(Records supplied Opens)

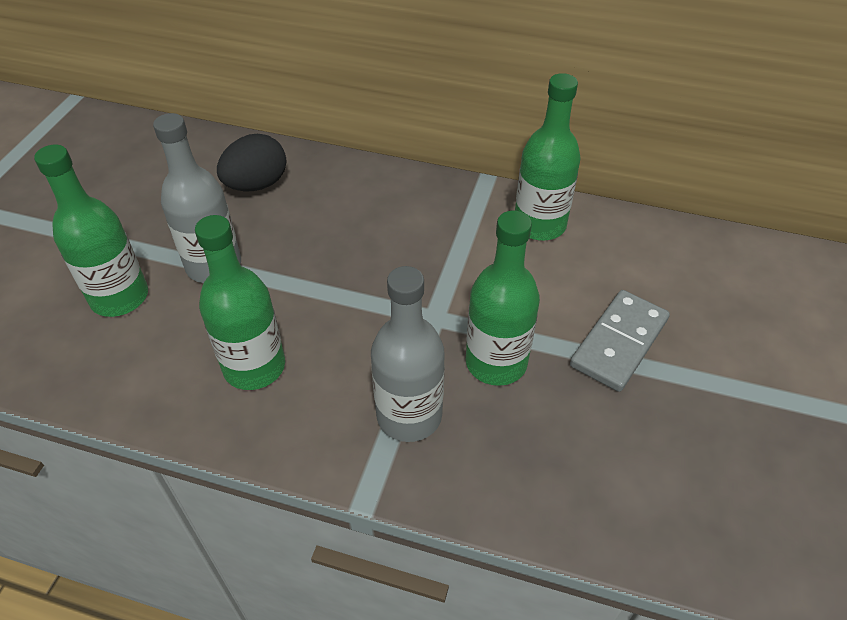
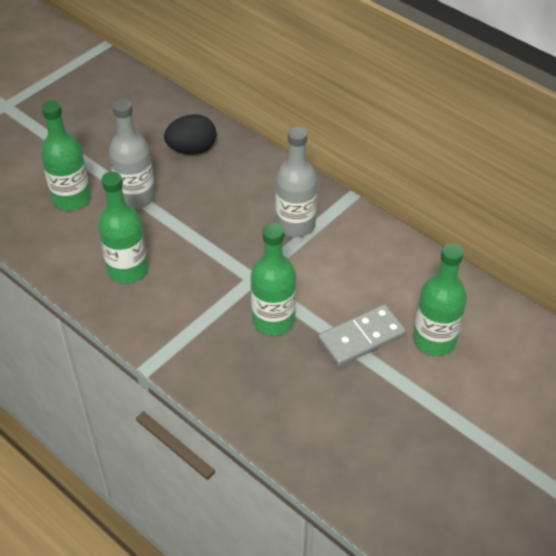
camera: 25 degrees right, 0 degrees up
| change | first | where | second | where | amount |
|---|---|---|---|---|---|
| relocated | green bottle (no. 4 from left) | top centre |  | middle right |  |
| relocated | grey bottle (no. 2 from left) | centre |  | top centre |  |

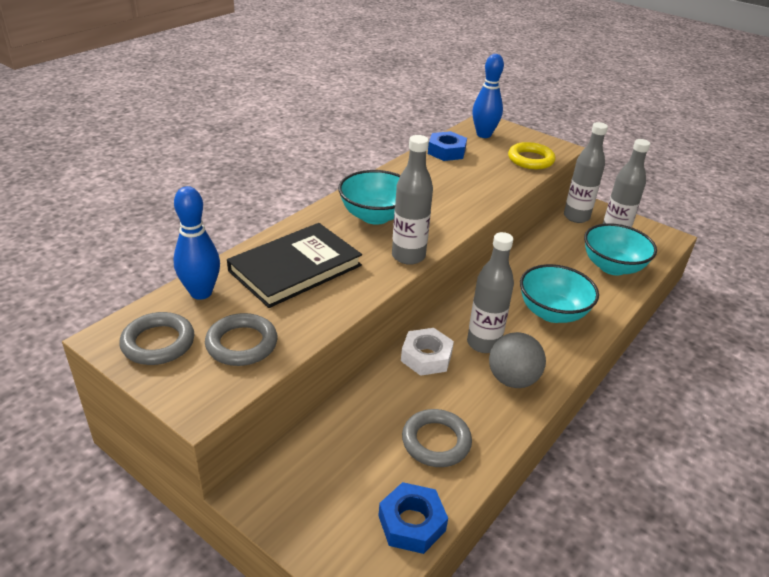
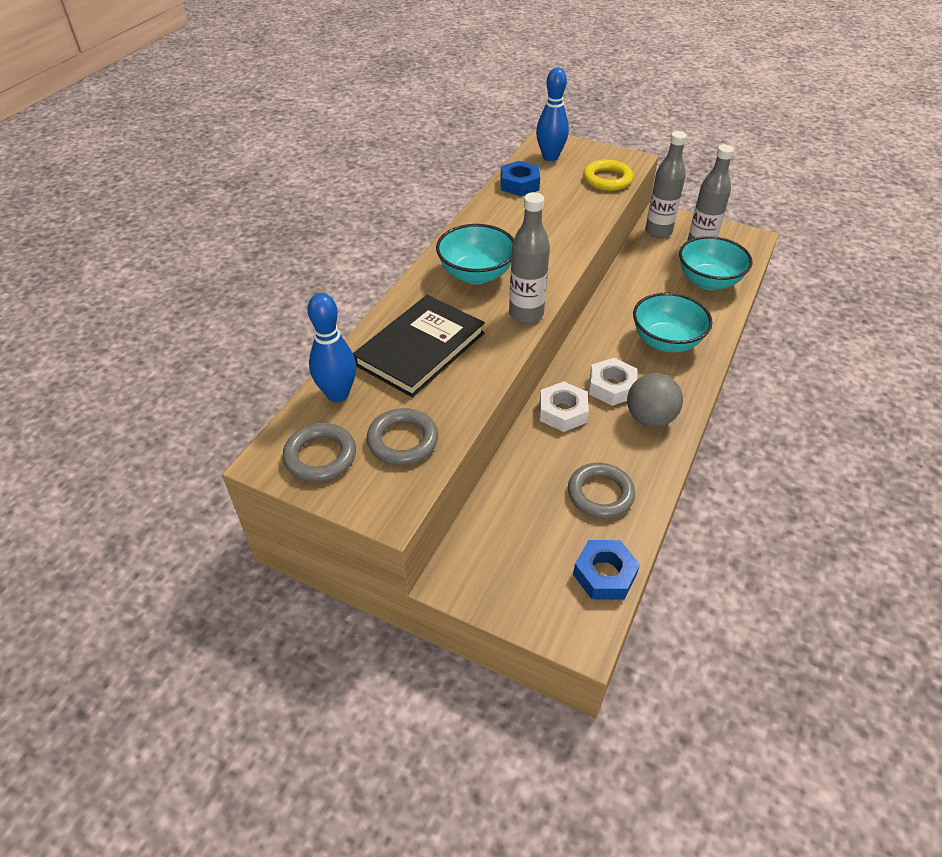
camera: 10 degrees left, 10 degrees up
| change | first | where | second | where | amount |
|---|---|---|---|---|---|
| exchanged | grey bottle (no. 2 from left) | centre | white nut (no. 2 from left) | centre |  |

(Records supplied Closes)

• _Exercise_
Which lines above hold the word "from"? Copy each of them.

• _Response_
| relocated | green bottle (no. 4 from left) | top centre |  | middle right |  |
| relocated | grey bottle (no. 2 from left) | centre |  | top centre |  |
| exchanged | grey bottle (no. 2 from left) | centre | white nut (no. 2 from left) | centre |  |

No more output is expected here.